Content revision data

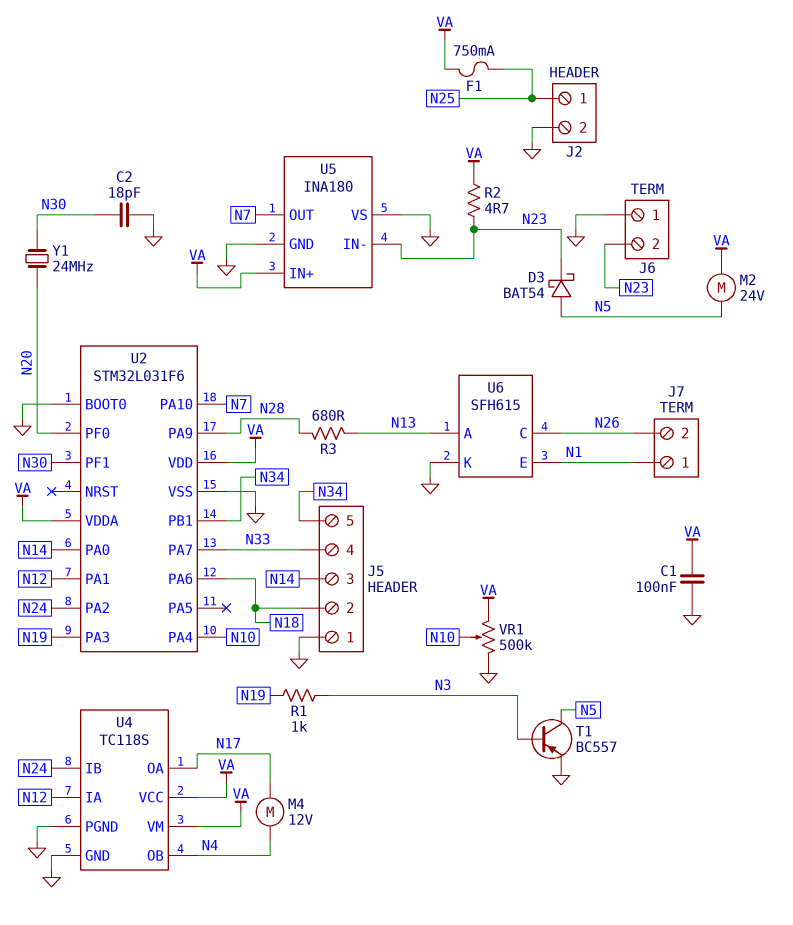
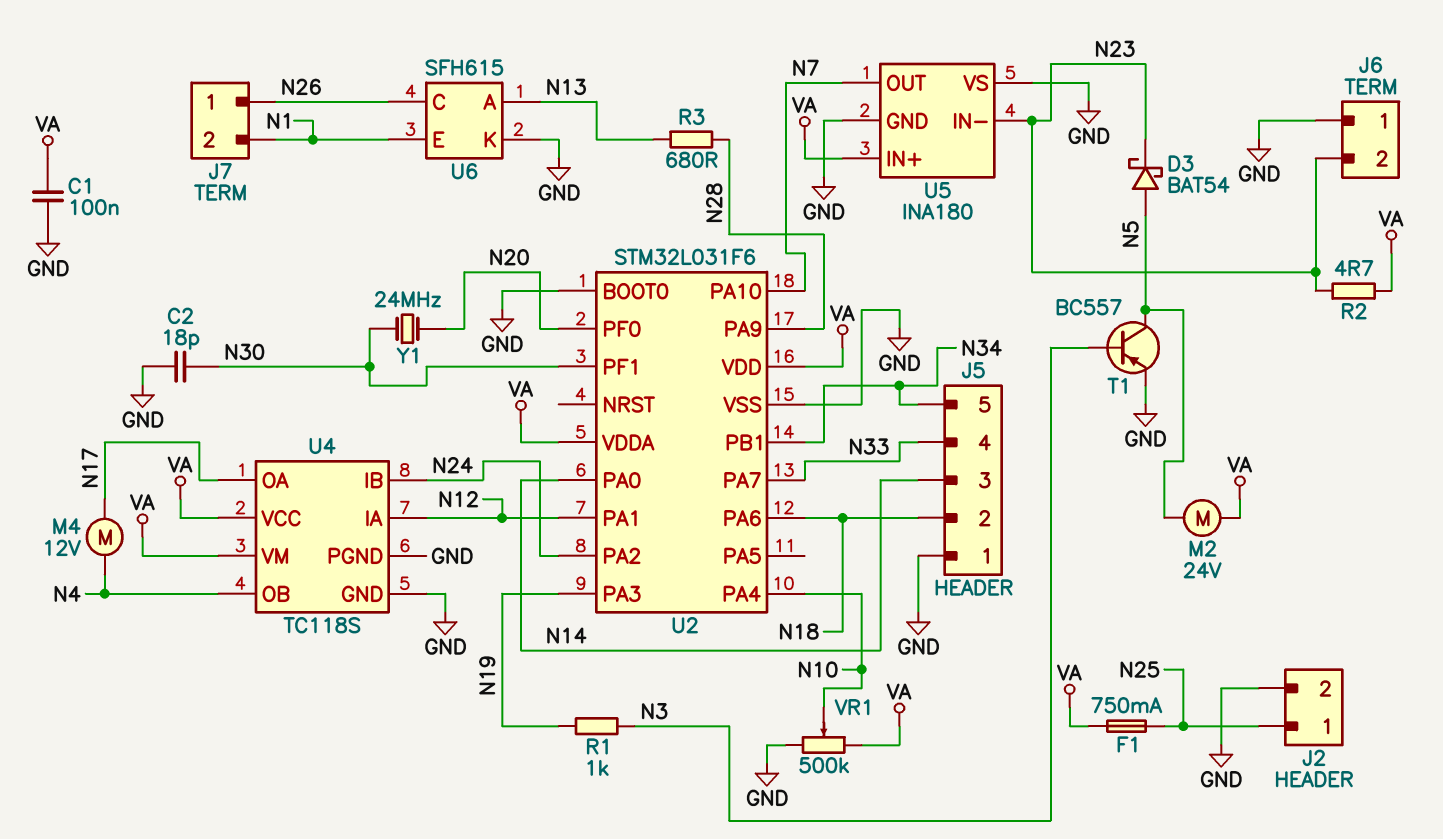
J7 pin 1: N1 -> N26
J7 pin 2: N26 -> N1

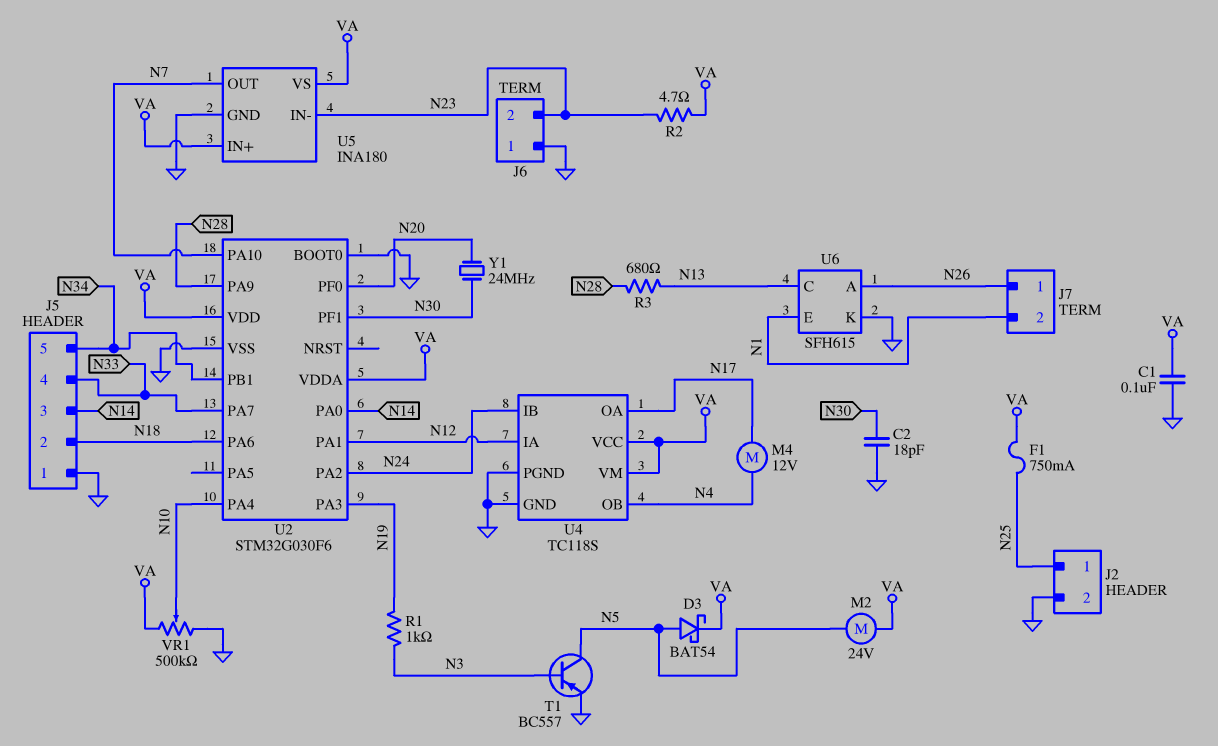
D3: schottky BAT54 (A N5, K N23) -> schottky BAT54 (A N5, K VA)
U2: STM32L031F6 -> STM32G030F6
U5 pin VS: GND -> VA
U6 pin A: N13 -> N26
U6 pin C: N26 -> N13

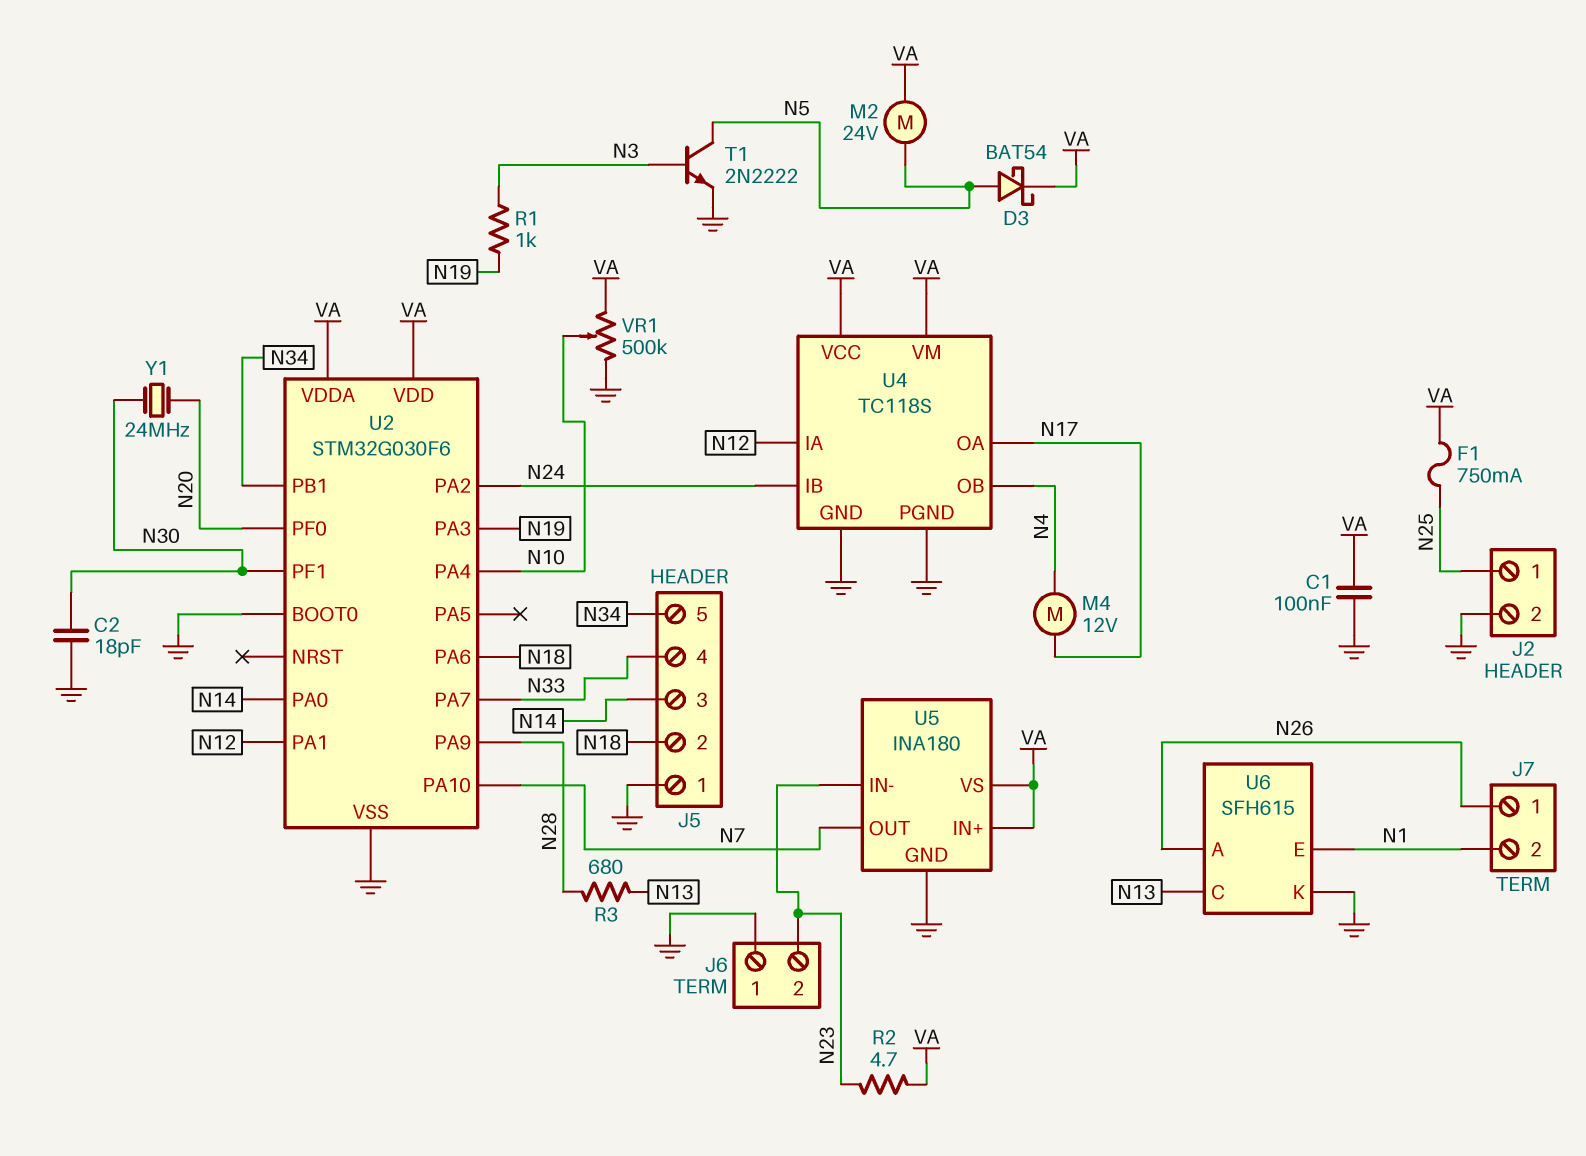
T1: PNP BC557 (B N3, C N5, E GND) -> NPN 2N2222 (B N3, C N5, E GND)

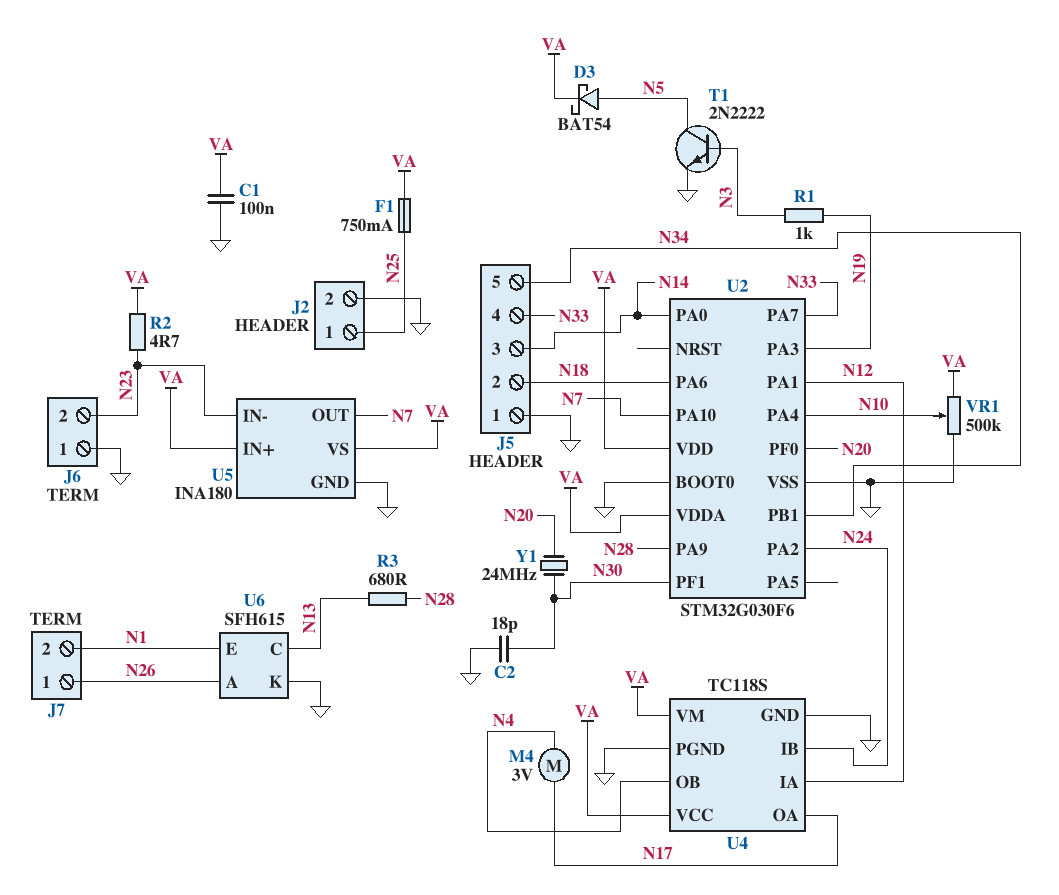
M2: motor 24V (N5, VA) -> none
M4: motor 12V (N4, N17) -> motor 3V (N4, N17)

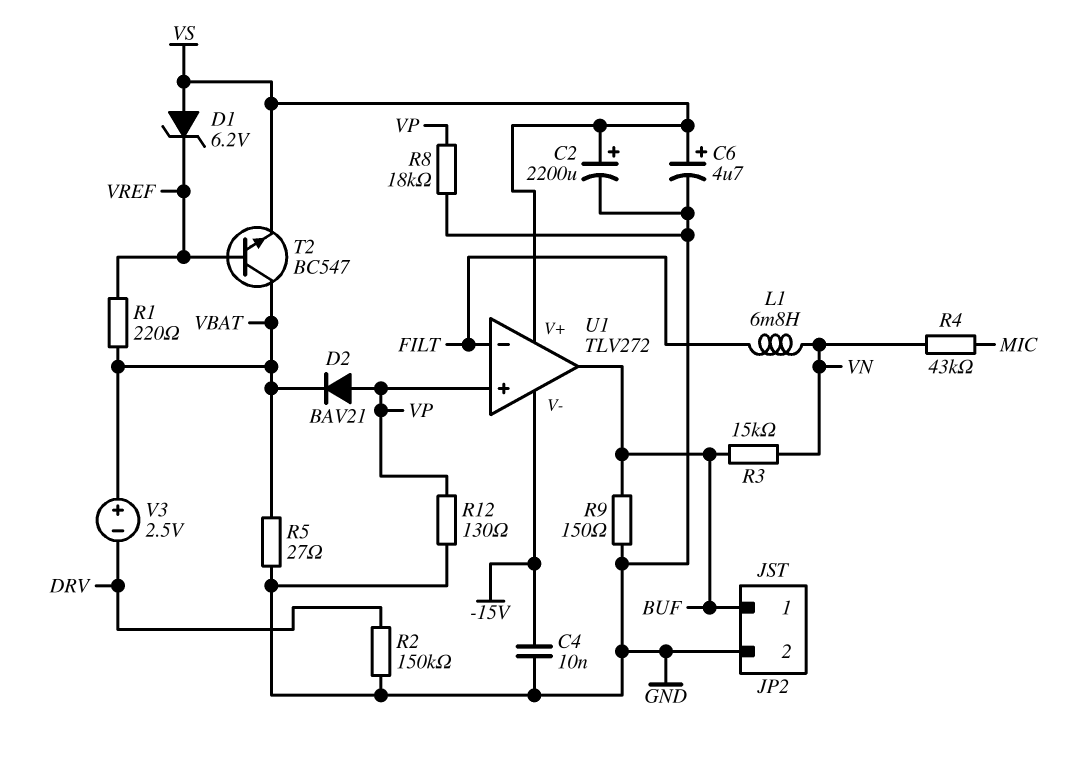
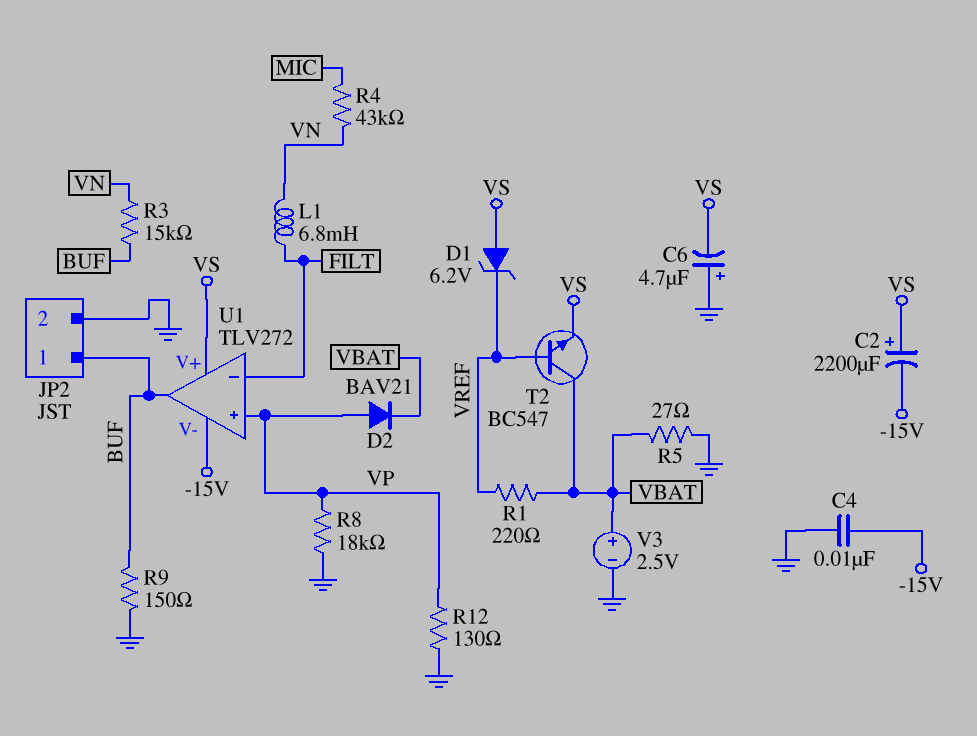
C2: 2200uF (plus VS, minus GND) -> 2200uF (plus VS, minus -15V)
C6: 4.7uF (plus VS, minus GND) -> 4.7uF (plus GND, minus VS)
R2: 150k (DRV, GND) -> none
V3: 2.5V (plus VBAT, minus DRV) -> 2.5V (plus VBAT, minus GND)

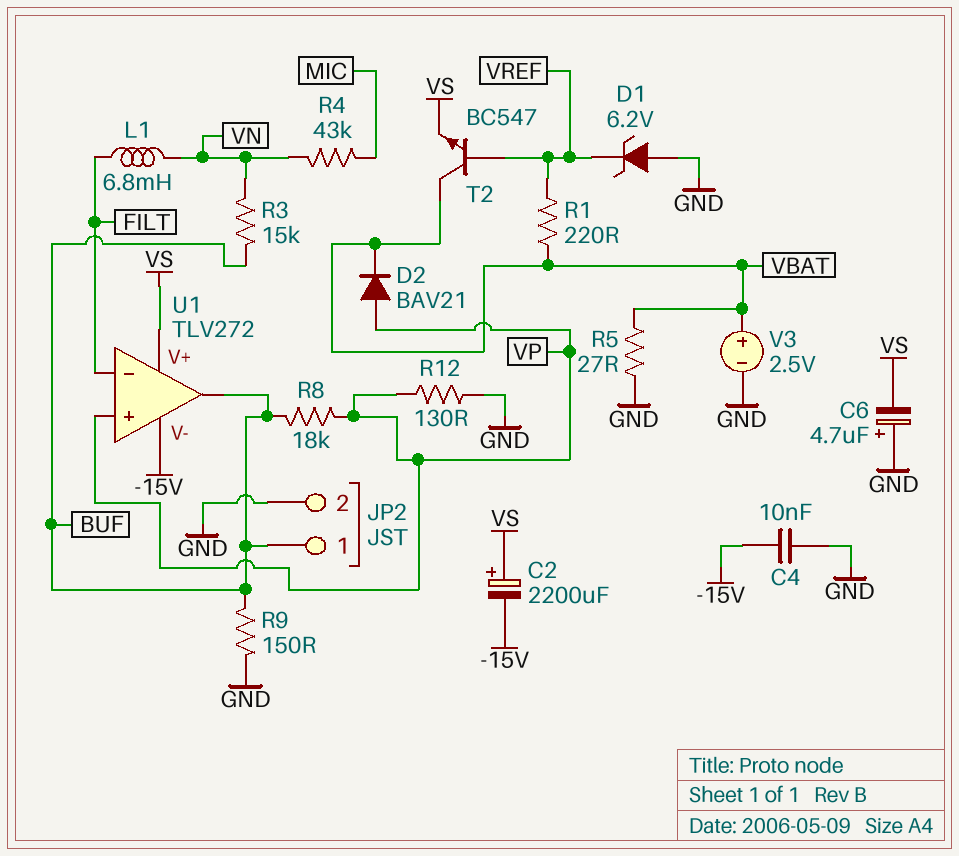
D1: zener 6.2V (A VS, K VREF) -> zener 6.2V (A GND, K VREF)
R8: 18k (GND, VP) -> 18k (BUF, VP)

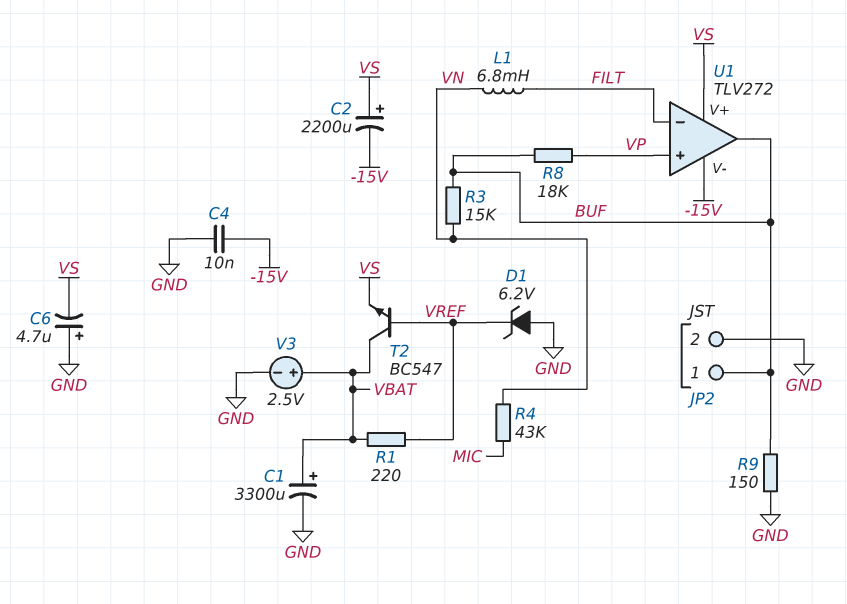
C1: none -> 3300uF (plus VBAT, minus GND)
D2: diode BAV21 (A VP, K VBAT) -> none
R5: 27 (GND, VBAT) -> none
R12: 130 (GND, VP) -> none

__TASK INSTRUCTIONS__
Which lines run from the one containing "T1: PNP BC557" through the last line of the entries above? Output them exactly, both ends included, with no pictures.

__OUTPUT FOR THIS TASK__
T1: PNP BC557 (B N3, C N5, E GND) -> NPN 2N2222 (B N3, C N5, E GND)

M2: motor 24V (N5, VA) -> none
M4: motor 12V (N4, N17) -> motor 3V (N4, N17)

C2: 2200uF (plus VS, minus GND) -> 2200uF (plus VS, minus -15V)
C6: 4.7uF (plus VS, minus GND) -> 4.7uF (plus GND, minus VS)
R2: 150k (DRV, GND) -> none
V3: 2.5V (plus VBAT, minus DRV) -> 2.5V (plus VBAT, minus GND)

D1: zener 6.2V (A VS, K VREF) -> zener 6.2V (A GND, K VREF)
R8: 18k (GND, VP) -> 18k (BUF, VP)

C1: none -> 3300uF (plus VBAT, minus GND)
D2: diode BAV21 (A VP, K VBAT) -> none
R5: 27 (GND, VBAT) -> none
R12: 130 (GND, VP) -> none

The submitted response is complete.